>>>>>

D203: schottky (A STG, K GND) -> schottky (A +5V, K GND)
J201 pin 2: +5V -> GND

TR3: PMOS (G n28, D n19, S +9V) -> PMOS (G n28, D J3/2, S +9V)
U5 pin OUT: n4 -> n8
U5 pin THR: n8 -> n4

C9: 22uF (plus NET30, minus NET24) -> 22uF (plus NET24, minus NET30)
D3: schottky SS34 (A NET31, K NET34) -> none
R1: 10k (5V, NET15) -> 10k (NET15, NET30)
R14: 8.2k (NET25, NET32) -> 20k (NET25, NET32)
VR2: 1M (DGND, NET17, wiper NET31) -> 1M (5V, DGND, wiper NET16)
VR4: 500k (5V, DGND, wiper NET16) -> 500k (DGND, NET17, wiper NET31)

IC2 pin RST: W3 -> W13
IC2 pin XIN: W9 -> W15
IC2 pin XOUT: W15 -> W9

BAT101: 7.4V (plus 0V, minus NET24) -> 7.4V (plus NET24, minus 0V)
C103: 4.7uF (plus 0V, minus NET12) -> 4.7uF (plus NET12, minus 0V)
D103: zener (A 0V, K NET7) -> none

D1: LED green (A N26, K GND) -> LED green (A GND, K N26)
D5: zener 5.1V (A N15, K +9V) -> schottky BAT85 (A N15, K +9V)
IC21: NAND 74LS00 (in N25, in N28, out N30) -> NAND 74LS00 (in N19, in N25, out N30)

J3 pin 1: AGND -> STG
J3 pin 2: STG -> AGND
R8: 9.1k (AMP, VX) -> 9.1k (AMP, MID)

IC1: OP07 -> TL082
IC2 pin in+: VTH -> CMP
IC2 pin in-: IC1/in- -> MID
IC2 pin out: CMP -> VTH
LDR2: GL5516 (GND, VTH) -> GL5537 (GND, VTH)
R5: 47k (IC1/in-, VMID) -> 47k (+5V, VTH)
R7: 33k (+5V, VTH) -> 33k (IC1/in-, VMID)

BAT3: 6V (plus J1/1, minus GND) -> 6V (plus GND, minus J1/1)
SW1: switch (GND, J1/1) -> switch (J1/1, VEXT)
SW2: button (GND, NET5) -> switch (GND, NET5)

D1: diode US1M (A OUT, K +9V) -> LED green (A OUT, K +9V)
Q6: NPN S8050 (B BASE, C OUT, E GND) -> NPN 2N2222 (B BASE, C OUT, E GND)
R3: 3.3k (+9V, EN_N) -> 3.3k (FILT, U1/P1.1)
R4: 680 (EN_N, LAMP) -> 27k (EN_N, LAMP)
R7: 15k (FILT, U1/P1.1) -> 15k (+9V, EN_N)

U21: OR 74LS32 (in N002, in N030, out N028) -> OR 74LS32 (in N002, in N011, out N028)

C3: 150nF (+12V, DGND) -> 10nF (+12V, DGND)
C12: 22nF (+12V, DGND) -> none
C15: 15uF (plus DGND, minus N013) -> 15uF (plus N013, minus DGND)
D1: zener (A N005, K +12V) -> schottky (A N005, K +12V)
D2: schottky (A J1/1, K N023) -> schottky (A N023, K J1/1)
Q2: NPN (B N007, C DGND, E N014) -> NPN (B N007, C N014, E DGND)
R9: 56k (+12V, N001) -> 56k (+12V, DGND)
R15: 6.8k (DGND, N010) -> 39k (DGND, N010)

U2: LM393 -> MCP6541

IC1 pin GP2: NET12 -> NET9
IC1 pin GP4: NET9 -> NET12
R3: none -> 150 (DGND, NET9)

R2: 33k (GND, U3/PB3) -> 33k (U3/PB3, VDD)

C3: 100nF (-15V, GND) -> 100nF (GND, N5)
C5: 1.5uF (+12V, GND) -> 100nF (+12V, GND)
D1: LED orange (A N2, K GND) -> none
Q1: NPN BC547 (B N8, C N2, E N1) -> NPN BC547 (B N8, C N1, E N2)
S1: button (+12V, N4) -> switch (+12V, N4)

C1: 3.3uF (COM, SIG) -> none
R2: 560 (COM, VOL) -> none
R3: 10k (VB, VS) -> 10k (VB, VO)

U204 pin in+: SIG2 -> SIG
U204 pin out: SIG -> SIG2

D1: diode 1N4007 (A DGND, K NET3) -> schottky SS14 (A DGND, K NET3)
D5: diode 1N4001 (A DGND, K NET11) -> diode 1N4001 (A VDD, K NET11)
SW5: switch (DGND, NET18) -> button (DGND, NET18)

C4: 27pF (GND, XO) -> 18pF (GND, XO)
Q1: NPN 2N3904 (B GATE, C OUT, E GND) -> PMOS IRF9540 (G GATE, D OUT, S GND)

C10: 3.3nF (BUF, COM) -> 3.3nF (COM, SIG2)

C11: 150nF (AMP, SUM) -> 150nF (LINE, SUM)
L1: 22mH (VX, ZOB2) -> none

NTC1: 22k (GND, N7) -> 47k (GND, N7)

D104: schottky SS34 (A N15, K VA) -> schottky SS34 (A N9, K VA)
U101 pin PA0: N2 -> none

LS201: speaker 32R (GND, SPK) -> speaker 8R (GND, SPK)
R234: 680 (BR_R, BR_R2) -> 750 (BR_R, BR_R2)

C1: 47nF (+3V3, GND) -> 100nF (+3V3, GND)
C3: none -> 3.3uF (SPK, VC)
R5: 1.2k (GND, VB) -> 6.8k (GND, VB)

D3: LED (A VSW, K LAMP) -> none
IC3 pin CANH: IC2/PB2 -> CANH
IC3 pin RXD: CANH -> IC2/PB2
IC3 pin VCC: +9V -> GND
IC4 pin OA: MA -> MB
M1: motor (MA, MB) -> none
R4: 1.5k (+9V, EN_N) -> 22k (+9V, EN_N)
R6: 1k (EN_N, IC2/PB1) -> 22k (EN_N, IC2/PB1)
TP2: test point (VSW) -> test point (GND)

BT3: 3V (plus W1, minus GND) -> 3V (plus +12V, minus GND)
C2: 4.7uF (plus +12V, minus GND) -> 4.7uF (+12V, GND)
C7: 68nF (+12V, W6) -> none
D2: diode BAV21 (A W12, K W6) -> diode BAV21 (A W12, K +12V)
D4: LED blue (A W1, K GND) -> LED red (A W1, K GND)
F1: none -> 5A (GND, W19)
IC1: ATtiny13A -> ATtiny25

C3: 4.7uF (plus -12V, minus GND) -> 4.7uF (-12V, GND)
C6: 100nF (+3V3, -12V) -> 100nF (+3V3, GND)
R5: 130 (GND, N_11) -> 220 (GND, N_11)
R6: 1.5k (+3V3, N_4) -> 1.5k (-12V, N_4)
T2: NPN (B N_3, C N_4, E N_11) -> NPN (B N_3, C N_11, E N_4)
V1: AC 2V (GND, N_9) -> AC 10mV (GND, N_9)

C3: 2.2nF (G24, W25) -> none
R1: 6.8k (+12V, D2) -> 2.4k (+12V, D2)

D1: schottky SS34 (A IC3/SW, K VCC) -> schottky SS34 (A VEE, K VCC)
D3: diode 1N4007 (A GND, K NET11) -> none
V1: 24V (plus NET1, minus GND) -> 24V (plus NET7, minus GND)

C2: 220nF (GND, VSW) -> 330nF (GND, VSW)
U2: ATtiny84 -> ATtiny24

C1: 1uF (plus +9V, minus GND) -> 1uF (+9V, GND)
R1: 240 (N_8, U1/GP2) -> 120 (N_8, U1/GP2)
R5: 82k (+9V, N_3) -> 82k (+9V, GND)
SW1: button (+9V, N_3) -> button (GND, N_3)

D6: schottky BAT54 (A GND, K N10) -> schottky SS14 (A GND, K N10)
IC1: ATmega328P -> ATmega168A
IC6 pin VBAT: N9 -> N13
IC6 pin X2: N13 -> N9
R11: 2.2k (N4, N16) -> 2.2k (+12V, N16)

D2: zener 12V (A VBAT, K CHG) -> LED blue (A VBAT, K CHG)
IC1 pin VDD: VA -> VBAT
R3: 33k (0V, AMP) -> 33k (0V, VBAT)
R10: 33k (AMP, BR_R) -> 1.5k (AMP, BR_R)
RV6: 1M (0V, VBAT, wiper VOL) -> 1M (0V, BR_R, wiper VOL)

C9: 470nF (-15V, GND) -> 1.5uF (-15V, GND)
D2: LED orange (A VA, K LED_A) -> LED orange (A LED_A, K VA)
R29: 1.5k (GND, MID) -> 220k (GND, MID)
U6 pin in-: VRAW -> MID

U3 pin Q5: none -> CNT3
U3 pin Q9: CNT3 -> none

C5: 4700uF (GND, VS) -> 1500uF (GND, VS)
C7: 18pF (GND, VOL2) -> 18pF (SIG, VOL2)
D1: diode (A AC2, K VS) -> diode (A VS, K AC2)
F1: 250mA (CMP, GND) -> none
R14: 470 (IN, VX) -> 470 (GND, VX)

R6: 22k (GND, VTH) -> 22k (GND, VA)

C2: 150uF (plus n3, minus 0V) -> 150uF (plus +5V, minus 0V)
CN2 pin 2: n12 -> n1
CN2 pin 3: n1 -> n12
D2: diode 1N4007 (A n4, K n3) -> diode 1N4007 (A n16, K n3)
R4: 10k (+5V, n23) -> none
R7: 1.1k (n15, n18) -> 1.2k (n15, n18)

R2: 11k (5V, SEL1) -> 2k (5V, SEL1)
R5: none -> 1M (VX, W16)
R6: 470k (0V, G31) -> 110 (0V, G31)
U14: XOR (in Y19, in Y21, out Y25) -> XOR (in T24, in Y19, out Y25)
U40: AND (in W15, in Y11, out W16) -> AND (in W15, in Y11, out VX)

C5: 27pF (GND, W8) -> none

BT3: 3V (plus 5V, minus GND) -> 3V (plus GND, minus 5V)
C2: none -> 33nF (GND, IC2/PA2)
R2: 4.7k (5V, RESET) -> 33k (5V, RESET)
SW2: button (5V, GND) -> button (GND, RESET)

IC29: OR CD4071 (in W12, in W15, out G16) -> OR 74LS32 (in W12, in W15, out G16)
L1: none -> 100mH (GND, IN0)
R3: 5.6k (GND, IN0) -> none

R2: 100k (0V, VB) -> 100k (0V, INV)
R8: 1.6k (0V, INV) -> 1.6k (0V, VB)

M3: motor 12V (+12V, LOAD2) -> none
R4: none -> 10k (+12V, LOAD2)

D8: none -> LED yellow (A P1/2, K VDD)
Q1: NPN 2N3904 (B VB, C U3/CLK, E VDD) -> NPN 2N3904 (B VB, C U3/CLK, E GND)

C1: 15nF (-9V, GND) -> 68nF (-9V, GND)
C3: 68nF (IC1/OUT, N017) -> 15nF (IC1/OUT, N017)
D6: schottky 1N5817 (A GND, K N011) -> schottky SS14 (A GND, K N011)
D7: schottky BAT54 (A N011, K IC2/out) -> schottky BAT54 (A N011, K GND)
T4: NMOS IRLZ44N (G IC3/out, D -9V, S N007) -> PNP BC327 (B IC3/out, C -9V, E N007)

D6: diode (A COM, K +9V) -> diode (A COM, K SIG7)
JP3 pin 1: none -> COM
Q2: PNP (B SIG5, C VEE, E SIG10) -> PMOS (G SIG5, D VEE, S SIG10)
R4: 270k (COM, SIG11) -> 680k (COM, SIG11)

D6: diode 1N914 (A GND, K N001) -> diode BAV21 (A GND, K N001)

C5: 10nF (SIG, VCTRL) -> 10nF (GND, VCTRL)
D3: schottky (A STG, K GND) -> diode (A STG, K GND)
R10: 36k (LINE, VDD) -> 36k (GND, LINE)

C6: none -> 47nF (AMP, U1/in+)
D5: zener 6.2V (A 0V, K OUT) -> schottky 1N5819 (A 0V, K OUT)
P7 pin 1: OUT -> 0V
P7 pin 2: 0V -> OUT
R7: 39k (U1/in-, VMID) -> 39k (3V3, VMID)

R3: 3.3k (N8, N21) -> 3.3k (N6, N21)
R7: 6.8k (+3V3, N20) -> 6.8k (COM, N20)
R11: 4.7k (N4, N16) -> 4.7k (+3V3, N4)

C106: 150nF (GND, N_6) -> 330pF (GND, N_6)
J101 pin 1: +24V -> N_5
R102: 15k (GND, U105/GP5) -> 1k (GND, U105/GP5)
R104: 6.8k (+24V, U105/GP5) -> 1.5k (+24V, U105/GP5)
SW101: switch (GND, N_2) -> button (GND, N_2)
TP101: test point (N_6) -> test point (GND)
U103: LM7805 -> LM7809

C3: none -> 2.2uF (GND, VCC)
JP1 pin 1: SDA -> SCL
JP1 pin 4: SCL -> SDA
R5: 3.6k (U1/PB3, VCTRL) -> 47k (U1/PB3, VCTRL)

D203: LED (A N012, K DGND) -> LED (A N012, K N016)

<<<<<

Directions: Could you return exactly the lines above from the line with "R2: 560 (COM, VOL) -> none" to the line with "R6: 1k (EN_N, IC2/PB1) -> 22k (EN_N, IC2/PB1)", both included, and nothing else?

Task response:
R2: 560 (COM, VOL) -> none
R3: 10k (VB, VS) -> 10k (VB, VO)

U204 pin in+: SIG2 -> SIG
U204 pin out: SIG -> SIG2

D1: diode 1N4007 (A DGND, K NET3) -> schottky SS14 (A DGND, K NET3)
D5: diode 1N4001 (A DGND, K NET11) -> diode 1N4001 (A VDD, K NET11)
SW5: switch (DGND, NET18) -> button (DGND, NET18)

C4: 27pF (GND, XO) -> 18pF (GND, XO)
Q1: NPN 2N3904 (B GATE, C OUT, E GND) -> PMOS IRF9540 (G GATE, D OUT, S GND)

C10: 3.3nF (BUF, COM) -> 3.3nF (COM, SIG2)

C11: 150nF (AMP, SUM) -> 150nF (LINE, SUM)
L1: 22mH (VX, ZOB2) -> none

NTC1: 22k (GND, N7) -> 47k (GND, N7)

D104: schottky SS34 (A N15, K VA) -> schottky SS34 (A N9, K VA)
U101 pin PA0: N2 -> none

LS201: speaker 32R (GND, SPK) -> speaker 8R (GND, SPK)
R234: 680 (BR_R, BR_R2) -> 750 (BR_R, BR_R2)

C1: 47nF (+3V3, GND) -> 100nF (+3V3, GND)
C3: none -> 3.3uF (SPK, VC)
R5: 1.2k (GND, VB) -> 6.8k (GND, VB)

D3: LED (A VSW, K LAMP) -> none
IC3 pin CANH: IC2/PB2 -> CANH
IC3 pin RXD: CANH -> IC2/PB2
IC3 pin VCC: +9V -> GND
IC4 pin OA: MA -> MB
M1: motor (MA, MB) -> none
R4: 1.5k (+9V, EN_N) -> 22k (+9V, EN_N)
R6: 1k (EN_N, IC2/PB1) -> 22k (EN_N, IC2/PB1)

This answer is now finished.